The expected result is a word-for-word copy of the entries, minus any pictures.

[Object change descriptions]
※ ※ ※

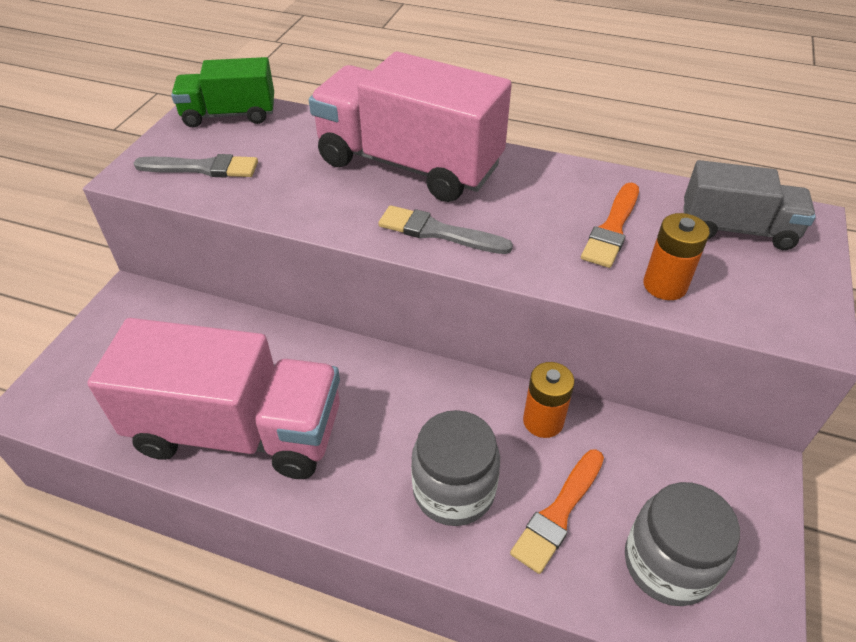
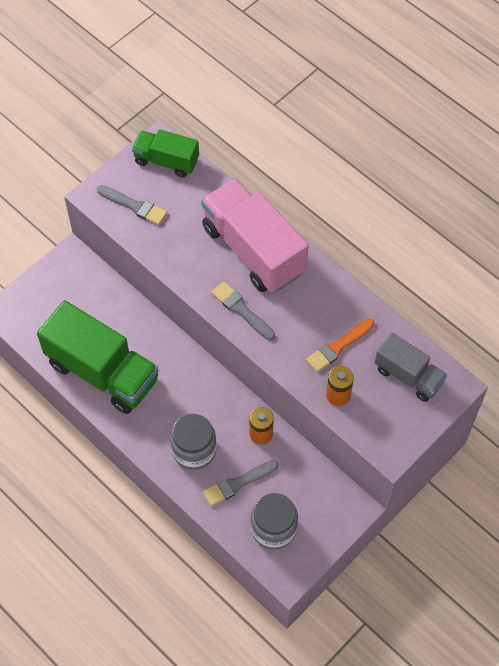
camera: 25 degrees right, 15 degrees up
pink truck [87,318,340,479] -> green truck [37,300,159,414]
orange brush [510,450,604,574] -> grey brush [203,460,279,506]

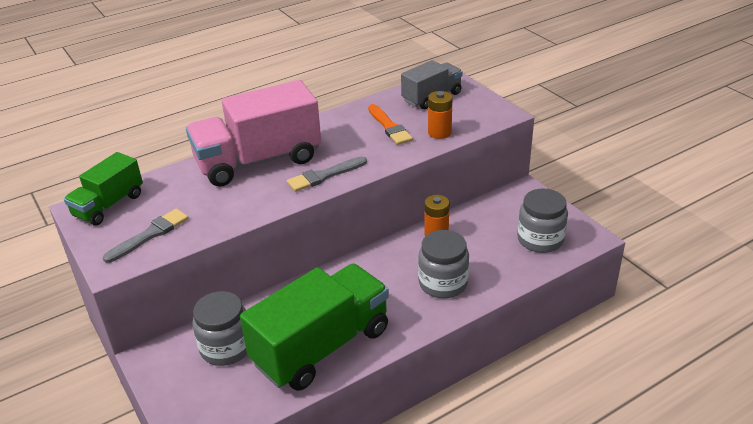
camera: 75 degrees left, 25 degrees down
grey brush [203,460,279,506] -> none
none -> grey jar [192,291,247,366]

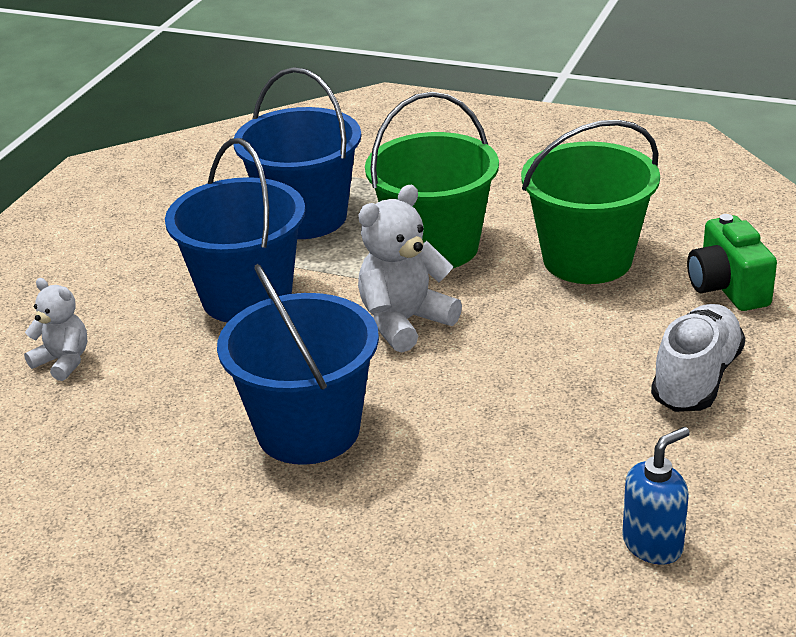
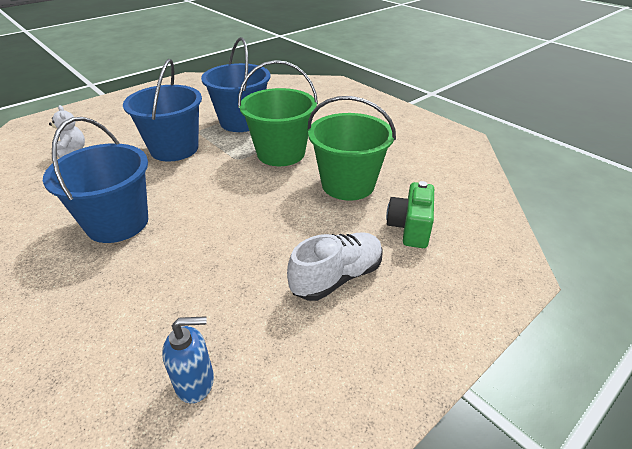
camera: 25 degrees right, 5 degrees up
white teddy bear [358,185,462,353] -> none

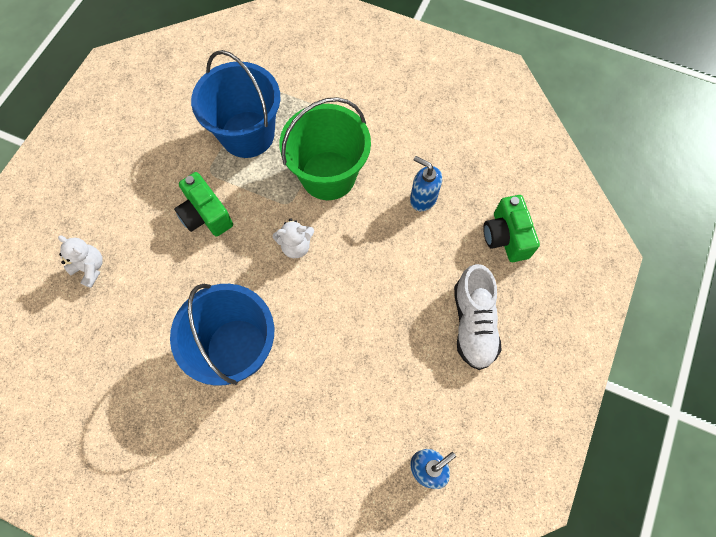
camera: 25 degrees left, 30 degrees up
blue bucket [123,59,202,162] -> green camera [174,172,233,237]
white shoe [287,232,383,301] -> white shoe turned 150 degrees clockwise [454,264,502,370]
green bucket [308,96,396,201] -> blue soap dispenser [410,156,442,211]
none -> white teddy bear [273,218,314,258]

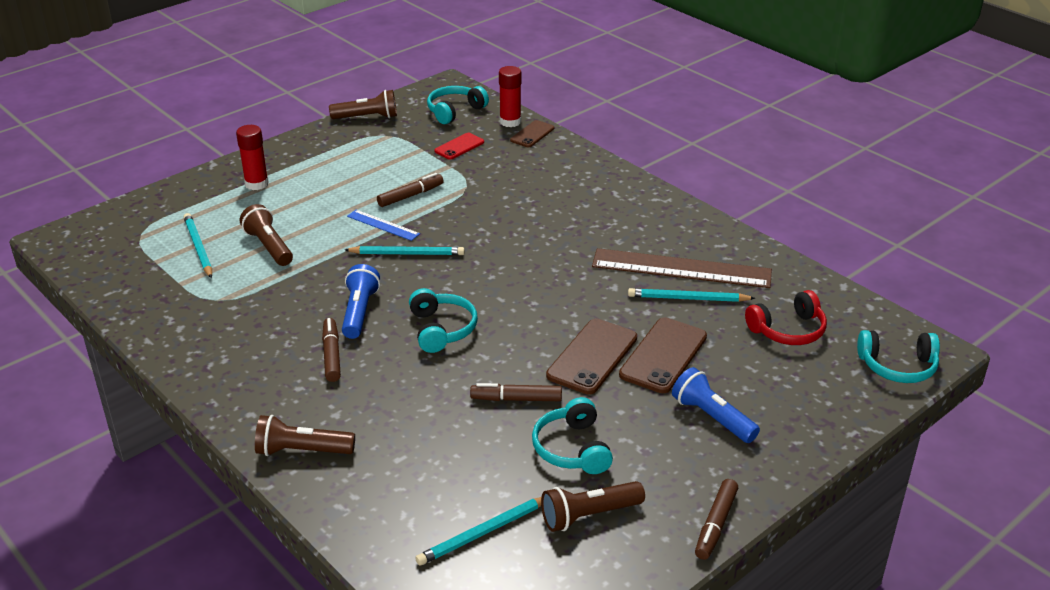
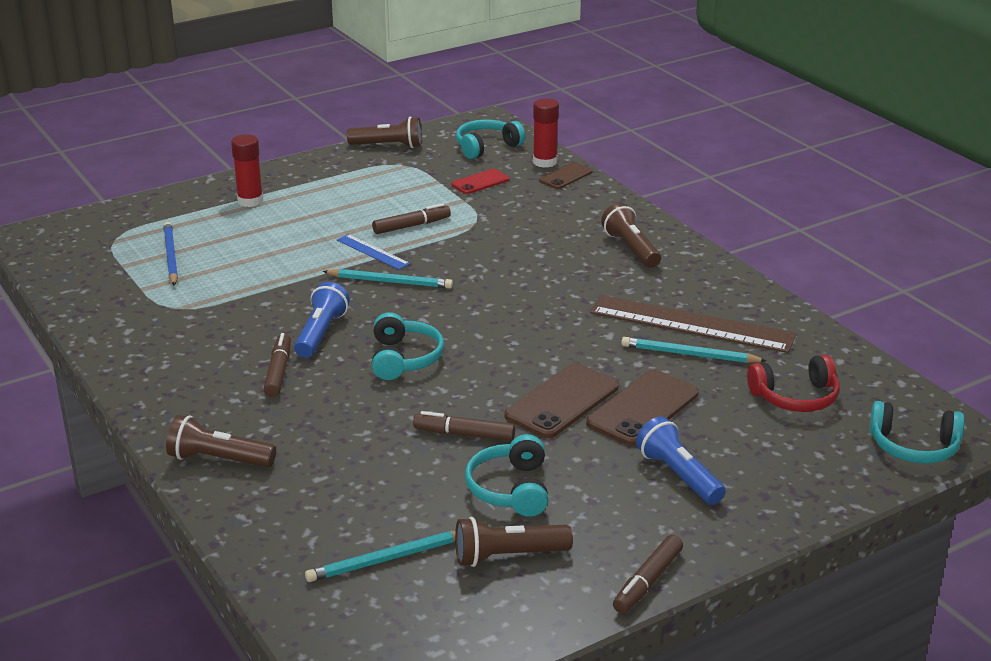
camera: 10 degrees right, 5 degrees down
turquoise pencil [184,213,212,278] -> blue pencil [163,222,178,286]
brown flashlight [240,204,293,266] -> brown flashlight moved to [601,203,661,267]

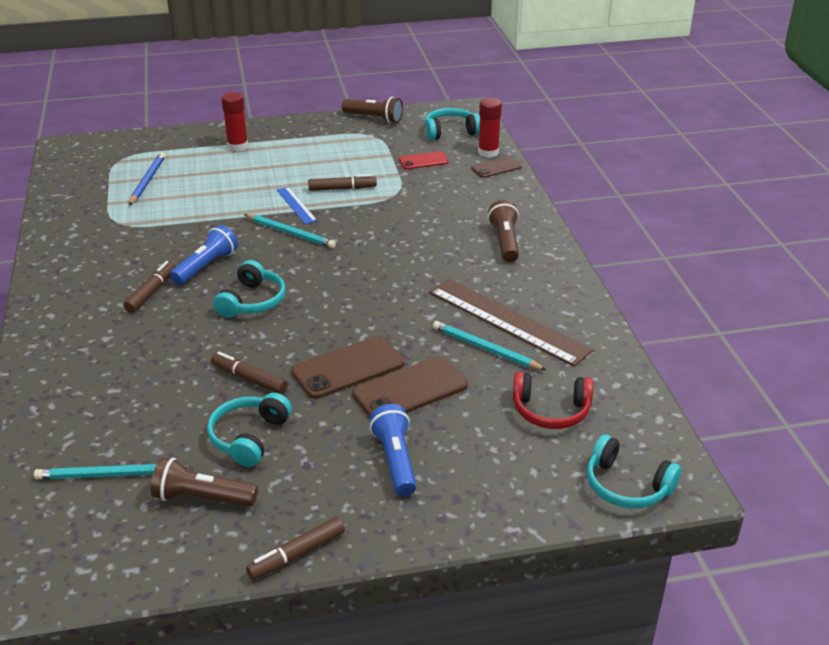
camera: 20 degrees right, 5 degrees up
brown flashlight [166,415,276,467] -> none

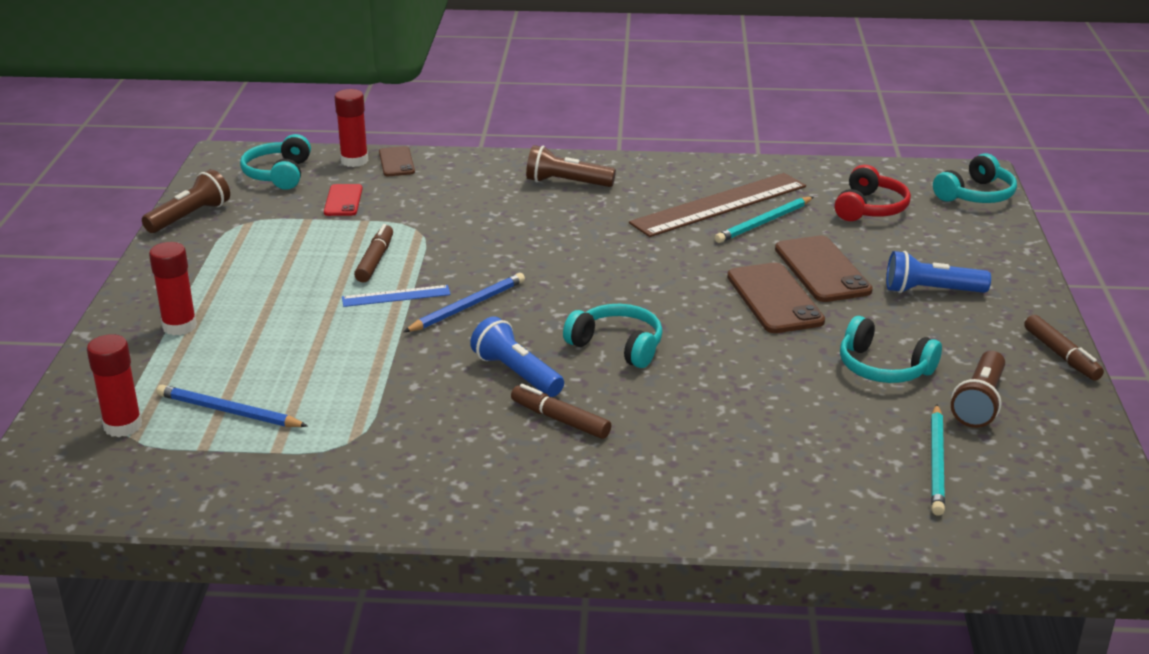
camera: 75 degrees left, 5 degrees down
brown marker [211,352,288,394] -> none
turquoise pencil [244,214,336,248] -> blue pencil [404,273,525,332]
none -> red glue stick [87,334,142,437]

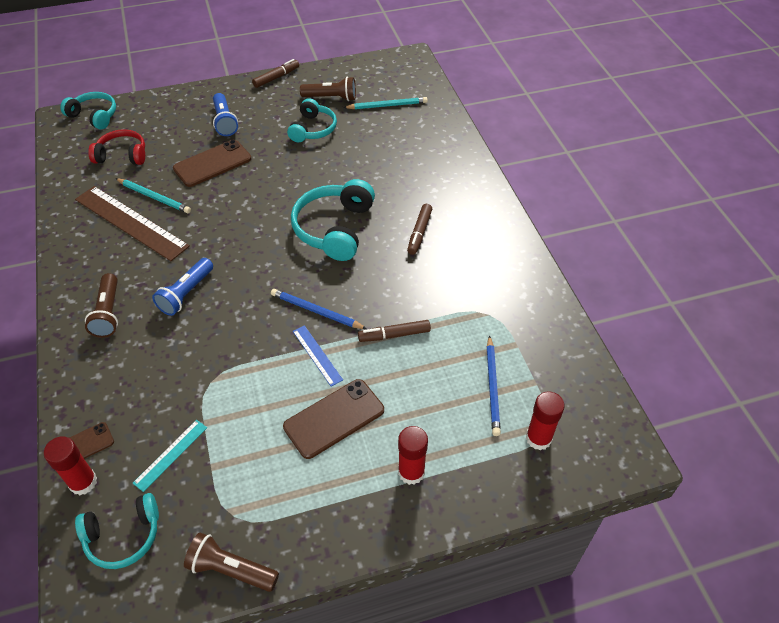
camera: 110 degrees left, 20 degrees up
red phone [324,184,363,216] -> turquoise ruler [133,420,207,492]
brown marker [354,224,393,283] -> brown marker moved to [358,320,431,342]
blue flashlight [470,316,564,397] -> blue flashlight moved to [152,258,213,316]
turquoise headphones [563,304,663,368] -> turquoise headphones [291,179,375,261], size x1.54
brown phone [727,262,825,333] -> brown phone moved to [283,379,384,459]

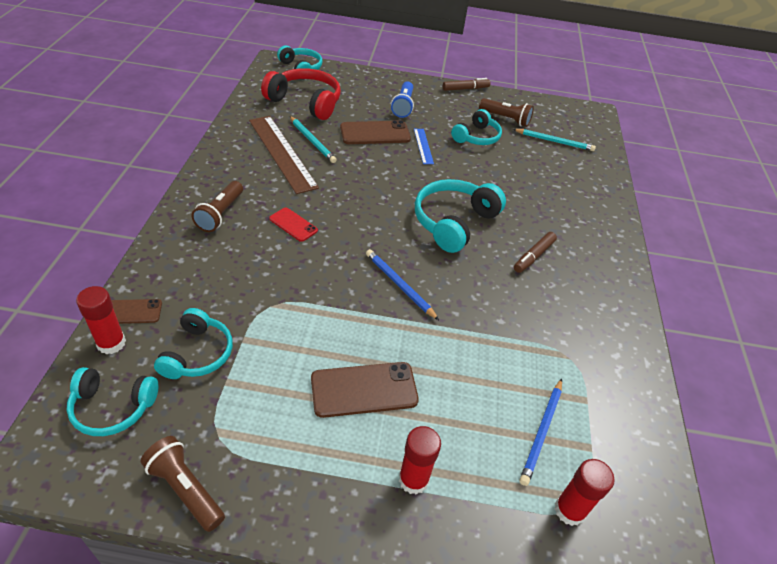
camera: 20 degrees right, 5 degrees down
red headphones [88,129,145,165] -> red headphones [261,68,341,120], size x1.54
turquoise ruler [133,420,207,492] -> turquoise headphones [154,308,233,379]
blue flashlight [152,258,213,316] -> red phone [269,207,318,242]
blue ruler [293,325,343,387] -> blue ruler moved to [414,129,434,164]
brown marker [358,320,431,342] -> none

※ ※ ※

● Answer to the problem:
camera: 25 degrees right, 15 degrees up
pink truck [87,318,340,479] -> green truck [37,300,159,414]
orange brush [510,450,604,574] -> grey brush [203,460,279,506]

camera: 75 degrees left, 25 degrees down
grey brush [203,460,279,506] -> none
none -> grey jar [192,291,247,366]

camera: 25 degrees right, 5 degrees up
white teddy bear [358,185,462,353] -> none

camera: 25 degrees left, 30 degrees up
blue bucket [123,59,202,162] -> green camera [174,172,233,237]
white shoe [287,232,383,301] -> white shoe turned 150 degrees clockwise [454,264,502,370]
green bucket [308,96,396,201] -> blue soap dispenser [410,156,442,211]
none -> white teddy bear [273,218,314,258]

camera: 10 degrees right, 5 degrees down
turquoise pencil [184,213,212,278] -> blue pencil [163,222,178,286]
brown flashlight [240,204,293,266] -> brown flashlight moved to [601,203,661,267]

camera: 20 degrees right, 5 degrees up
brown flashlight [166,415,276,467] -> none

camera: 75 degrees left, 5 degrees down
brown marker [211,352,288,394] -> none
turquoise pencil [244,214,336,248] -> blue pencil [404,273,525,332]
none -> red glue stick [87,334,142,437]

camera: 110 degrees left, 20 degrees up
red phone [324,184,363,216] -> turquoise ruler [133,420,207,492]
brown marker [354,224,393,283] -> brown marker moved to [358,320,431,342]
blue flashlight [470,316,564,397] -> blue flashlight moved to [152,258,213,316]
turquoise headphones [563,304,663,368] -> turquoise headphones [291,179,375,261], size x1.54
brown phone [727,262,825,333] -> brown phone moved to [283,379,384,459]

camera: 20 degrees right, 5 degrees down
red headphones [88,129,145,165] -> red headphones [261,68,341,120], size x1.54
turquoise ruler [133,420,207,492] -> turquoise headphones [154,308,233,379]
blue flashlight [152,258,213,316] -> red phone [269,207,318,242]
blue ruler [293,325,343,387] -> blue ruler moved to [414,129,434,164]
brown marker [358,320,431,342] -> none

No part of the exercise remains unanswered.